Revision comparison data
# # # #
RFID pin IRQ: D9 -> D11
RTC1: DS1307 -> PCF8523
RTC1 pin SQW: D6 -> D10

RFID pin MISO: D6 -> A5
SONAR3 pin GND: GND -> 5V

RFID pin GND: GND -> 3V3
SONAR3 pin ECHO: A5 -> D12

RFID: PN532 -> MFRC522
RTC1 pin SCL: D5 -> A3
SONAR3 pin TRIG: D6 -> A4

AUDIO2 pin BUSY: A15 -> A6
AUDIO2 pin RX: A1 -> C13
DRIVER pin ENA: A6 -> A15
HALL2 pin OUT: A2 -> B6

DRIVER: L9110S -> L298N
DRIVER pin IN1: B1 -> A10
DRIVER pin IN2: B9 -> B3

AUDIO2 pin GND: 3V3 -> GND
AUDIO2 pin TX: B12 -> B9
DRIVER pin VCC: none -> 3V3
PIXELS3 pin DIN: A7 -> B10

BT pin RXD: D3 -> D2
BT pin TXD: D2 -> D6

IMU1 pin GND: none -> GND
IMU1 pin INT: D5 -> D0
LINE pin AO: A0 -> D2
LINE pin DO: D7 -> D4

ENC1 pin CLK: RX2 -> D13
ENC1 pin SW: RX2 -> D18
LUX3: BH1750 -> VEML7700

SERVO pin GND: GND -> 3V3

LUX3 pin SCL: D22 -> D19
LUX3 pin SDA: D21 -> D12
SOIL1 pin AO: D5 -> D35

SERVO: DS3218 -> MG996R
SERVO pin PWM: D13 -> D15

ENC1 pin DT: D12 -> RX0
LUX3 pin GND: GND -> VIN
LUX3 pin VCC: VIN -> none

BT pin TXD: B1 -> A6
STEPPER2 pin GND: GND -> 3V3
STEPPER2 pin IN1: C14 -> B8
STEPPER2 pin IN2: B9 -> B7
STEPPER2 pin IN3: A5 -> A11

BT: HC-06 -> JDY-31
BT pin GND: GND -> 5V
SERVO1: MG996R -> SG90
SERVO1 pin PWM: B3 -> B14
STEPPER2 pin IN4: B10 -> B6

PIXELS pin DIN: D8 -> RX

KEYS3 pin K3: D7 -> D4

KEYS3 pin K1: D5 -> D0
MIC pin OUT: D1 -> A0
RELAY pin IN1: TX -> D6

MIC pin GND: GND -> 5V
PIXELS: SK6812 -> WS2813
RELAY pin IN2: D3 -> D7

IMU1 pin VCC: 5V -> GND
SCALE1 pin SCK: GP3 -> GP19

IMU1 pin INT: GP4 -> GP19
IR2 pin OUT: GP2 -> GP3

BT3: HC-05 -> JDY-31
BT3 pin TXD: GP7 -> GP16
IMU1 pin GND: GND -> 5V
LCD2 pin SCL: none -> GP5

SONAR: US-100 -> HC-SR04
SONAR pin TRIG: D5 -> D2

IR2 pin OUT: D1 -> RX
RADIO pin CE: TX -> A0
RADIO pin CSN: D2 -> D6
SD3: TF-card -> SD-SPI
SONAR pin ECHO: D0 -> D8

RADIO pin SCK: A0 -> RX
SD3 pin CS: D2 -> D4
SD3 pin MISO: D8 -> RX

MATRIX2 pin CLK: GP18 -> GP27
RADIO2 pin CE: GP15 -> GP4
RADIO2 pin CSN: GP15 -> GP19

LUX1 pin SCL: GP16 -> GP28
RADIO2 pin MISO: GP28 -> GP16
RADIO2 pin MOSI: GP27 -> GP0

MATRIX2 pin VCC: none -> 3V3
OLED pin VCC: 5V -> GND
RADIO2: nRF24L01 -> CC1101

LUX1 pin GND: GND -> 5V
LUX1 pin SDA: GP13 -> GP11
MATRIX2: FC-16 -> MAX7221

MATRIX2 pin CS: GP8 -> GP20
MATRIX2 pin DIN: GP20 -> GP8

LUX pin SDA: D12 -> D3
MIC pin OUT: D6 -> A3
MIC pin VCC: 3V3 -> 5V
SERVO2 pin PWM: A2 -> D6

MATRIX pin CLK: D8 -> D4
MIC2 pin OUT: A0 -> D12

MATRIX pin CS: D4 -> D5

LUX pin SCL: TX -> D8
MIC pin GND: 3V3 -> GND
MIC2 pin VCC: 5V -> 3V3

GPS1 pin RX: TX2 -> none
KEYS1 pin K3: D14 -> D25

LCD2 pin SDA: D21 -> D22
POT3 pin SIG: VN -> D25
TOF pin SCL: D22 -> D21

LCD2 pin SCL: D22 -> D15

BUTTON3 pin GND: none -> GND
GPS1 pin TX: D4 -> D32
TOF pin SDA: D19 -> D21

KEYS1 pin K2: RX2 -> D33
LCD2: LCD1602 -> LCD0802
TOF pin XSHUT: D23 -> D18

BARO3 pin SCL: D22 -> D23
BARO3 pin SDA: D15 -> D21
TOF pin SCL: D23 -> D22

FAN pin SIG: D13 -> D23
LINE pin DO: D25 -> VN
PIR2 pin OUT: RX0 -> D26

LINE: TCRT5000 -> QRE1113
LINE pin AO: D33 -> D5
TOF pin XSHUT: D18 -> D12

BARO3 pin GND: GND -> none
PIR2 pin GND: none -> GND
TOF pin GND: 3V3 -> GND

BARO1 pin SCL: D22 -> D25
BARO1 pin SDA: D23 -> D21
# # # #
**TASK DESCRIPTION**
When copying the data above, please keep exactly the lines from its first line through the line with "STEPPER2 pin IN4: B10 -> B6", both ends included, and drop the rest.

**OUTPUT FOR THIS EXERCISE**
RFID pin IRQ: D9 -> D11
RTC1: DS1307 -> PCF8523
RTC1 pin SQW: D6 -> D10

RFID pin MISO: D6 -> A5
SONAR3 pin GND: GND -> 5V

RFID pin GND: GND -> 3V3
SONAR3 pin ECHO: A5 -> D12

RFID: PN532 -> MFRC522
RTC1 pin SCL: D5 -> A3
SONAR3 pin TRIG: D6 -> A4

AUDIO2 pin BUSY: A15 -> A6
AUDIO2 pin RX: A1 -> C13
DRIVER pin ENA: A6 -> A15
HALL2 pin OUT: A2 -> B6

DRIVER: L9110S -> L298N
DRIVER pin IN1: B1 -> A10
DRIVER pin IN2: B9 -> B3

AUDIO2 pin GND: 3V3 -> GND
AUDIO2 pin TX: B12 -> B9
DRIVER pin VCC: none -> 3V3
PIXELS3 pin DIN: A7 -> B10

BT pin RXD: D3 -> D2
BT pin TXD: D2 -> D6

IMU1 pin GND: none -> GND
IMU1 pin INT: D5 -> D0
LINE pin AO: A0 -> D2
LINE pin DO: D7 -> D4

ENC1 pin CLK: RX2 -> D13
ENC1 pin SW: RX2 -> D18
LUX3: BH1750 -> VEML7700

SERVO pin GND: GND -> 3V3

LUX3 pin SCL: D22 -> D19
LUX3 pin SDA: D21 -> D12
SOIL1 pin AO: D5 -> D35

SERVO: DS3218 -> MG996R
SERVO pin PWM: D13 -> D15

ENC1 pin DT: D12 -> RX0
LUX3 pin GND: GND -> VIN
LUX3 pin VCC: VIN -> none

BT pin TXD: B1 -> A6
STEPPER2 pin GND: GND -> 3V3
STEPPER2 pin IN1: C14 -> B8
STEPPER2 pin IN2: B9 -> B7
STEPPER2 pin IN3: A5 -> A11

BT: HC-06 -> JDY-31
BT pin GND: GND -> 5V
SERVO1: MG996R -> SG90
SERVO1 pin PWM: B3 -> B14
STEPPER2 pin IN4: B10 -> B6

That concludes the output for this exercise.